===== Extracted records

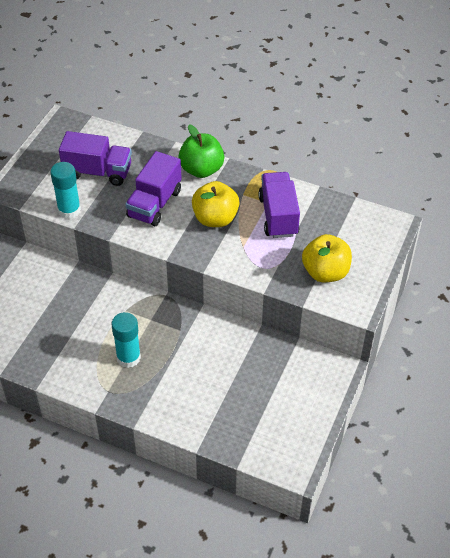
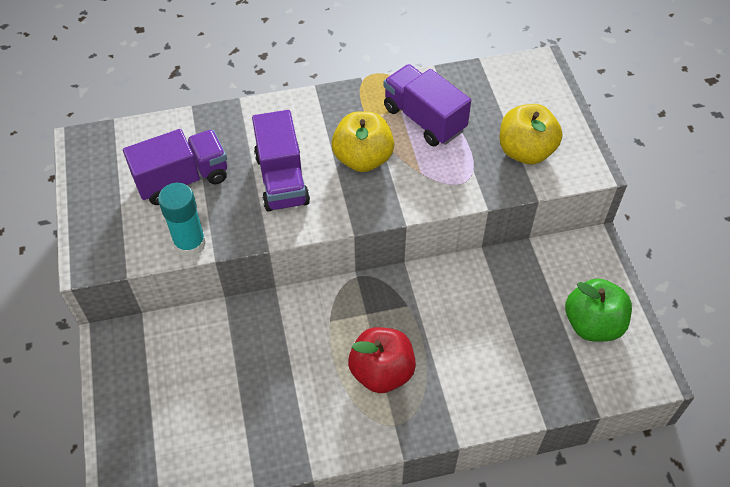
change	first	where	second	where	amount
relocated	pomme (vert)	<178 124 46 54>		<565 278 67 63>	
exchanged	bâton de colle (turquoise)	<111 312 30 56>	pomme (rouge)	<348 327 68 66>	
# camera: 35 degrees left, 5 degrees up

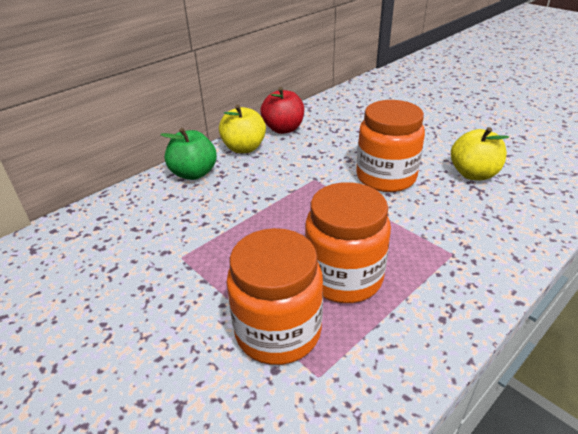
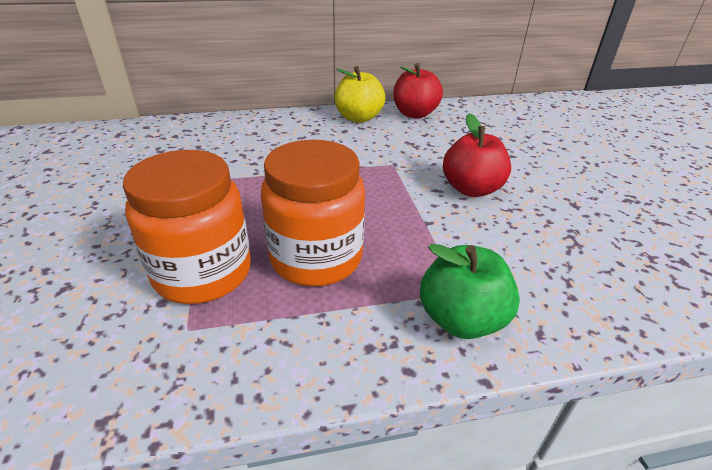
change	first	where	second	where	amount
exchanged	bocal (orange)	<356 100 69 92>	pomme (rouge)	<443 113 68 84>	
missing	pomme (jaune)	<451 127 58 53>			
relocated	pomme (vert)	<160 128 57 52>		<420 244 100 95>	
# camera: 30 degrees right, 0 degrees up

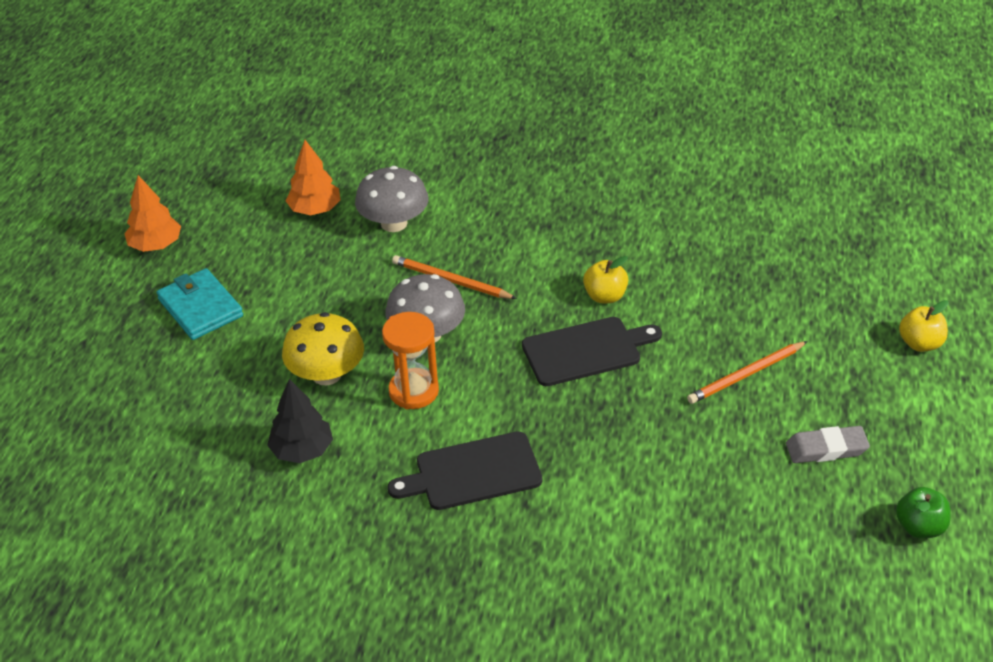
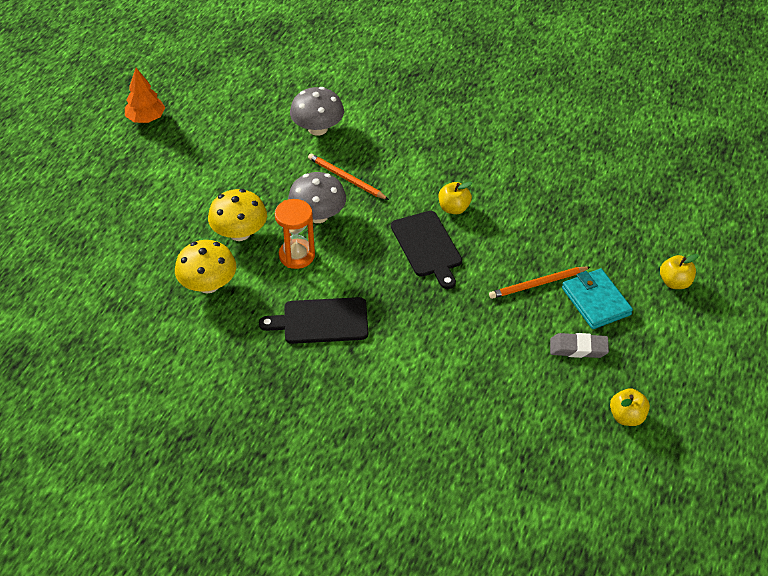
change	first	where	second	where	amount
missing	arbre (orange)	<286 140 54 75>			
relocated	portefeuille (turquoise)	<156 268 87 72>		<562 269 71 60>	
spun	planche à découper (noir)	<522 317 140 69>		<391 211 71 78>	75 degrees clockwise
exchanged	arbre (noir)	<267 379 66 84>	champignon (jaune)	<175 240 61 54>	
colour	pomme (vert)	<896 487 55 51>	pomme (jaune)	<610 388 40 38>	
# camera: 10 degrees right, 5 degrees up

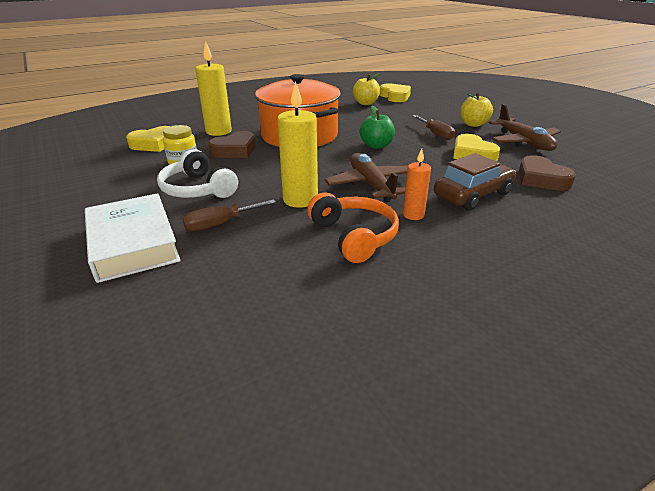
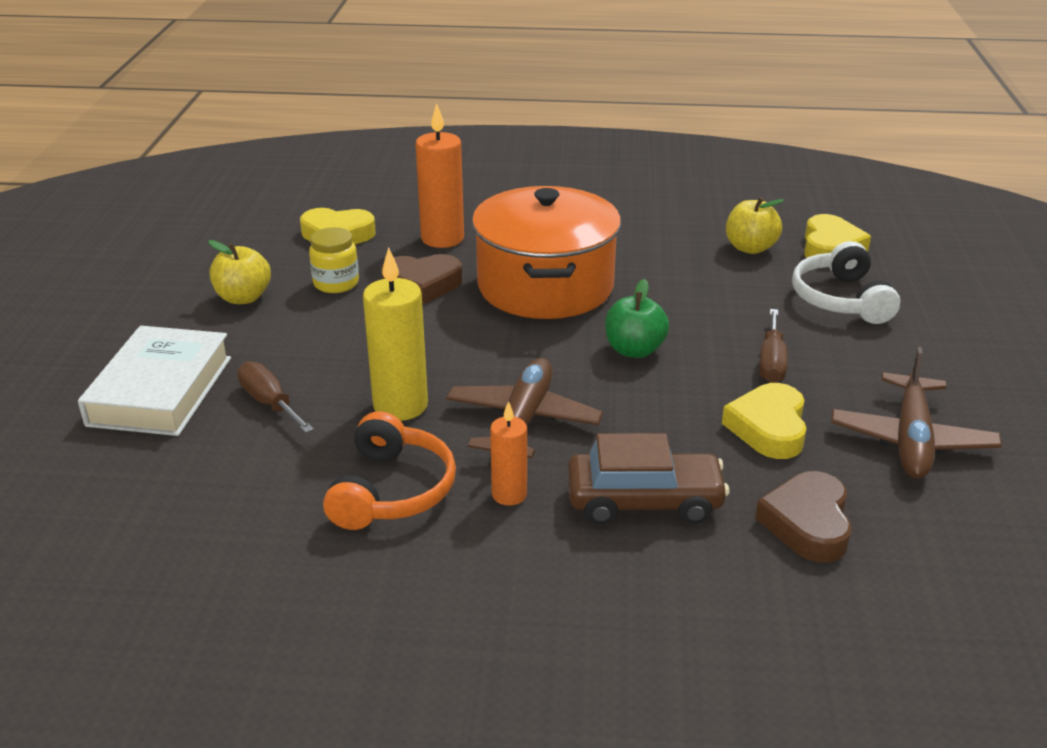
change	first	where	second	where	amount
colour	bougie (jaune)	<195 41 37 95>	bougie (orange)	<416 103 48 145>	
relocated	pomme (jaune)	<460 92 33 35>		<208 240 63 64>	
relocated	casque audio (blanc)	<157 149 81 49>		<792 241 108 83>	
spun	tournevis (marron)	<182 200 94 31>		<237 361 77 72>	45 degrees clockwise
# camera: 35 degrees right, 0 degrees up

==========

◆ **Task objective**
Take from the listing every line in which the word "exchanged" appears.

◆ **Written answer**
exchanged	bâton de colle (turquoise)	<111 312 30 56>	pomme (rouge)	<348 327 68 66>	
exchanged	bocal (orange)	<356 100 69 92>	pomme (rouge)	<443 113 68 84>	
exchanged	arbre (noir)	<267 379 66 84>	champignon (jaune)	<175 240 61 54>	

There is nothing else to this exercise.